# WHAT TO DO
Please copy the last part of the entries exactly: the line that has "(219, 205) = (545, 300): white" and every line up to and including the end, nothing more.

# PROVIDED DATA

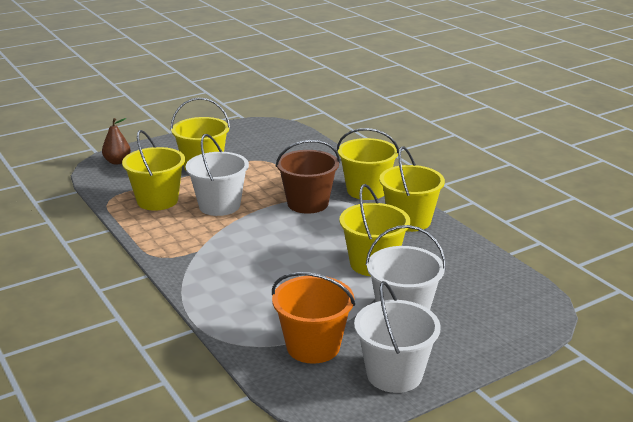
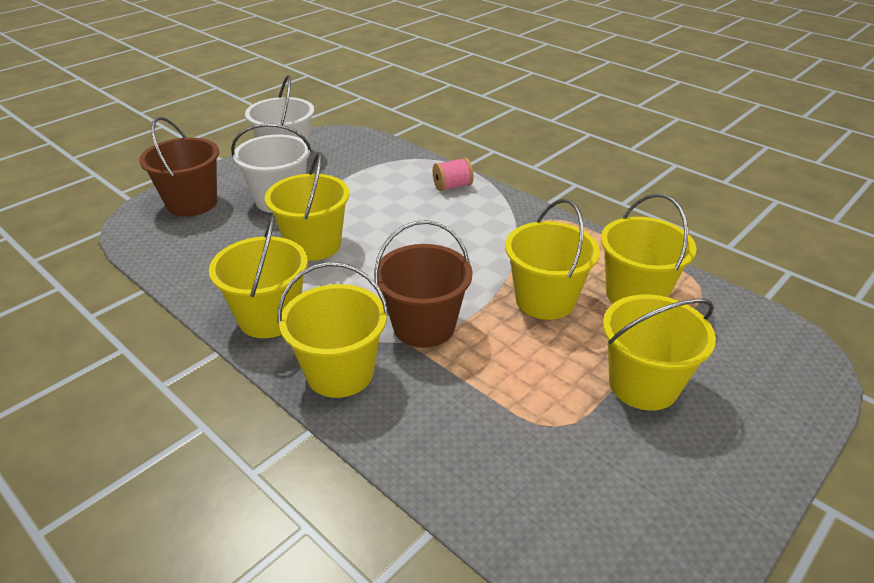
camera: 165 degrees right, 10 degrees up
(117, 161) = (791, 369): brown pear -> none
(219, 205) = (545, 300): white bucket -> yellow bucket
(222, 301) = (452, 186): none -> pink spool
(313, 346) = (355, 165): orange bucket -> none
(494, 322) = (192, 203): none -> brown bucket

# RESPONSE TO THE EXERCISE
(219, 205) = (545, 300): white bucket -> yellow bucket
(222, 301) = (452, 186): none -> pink spool
(313, 346) = (355, 165): orange bucket -> none
(494, 322) = (192, 203): none -> brown bucket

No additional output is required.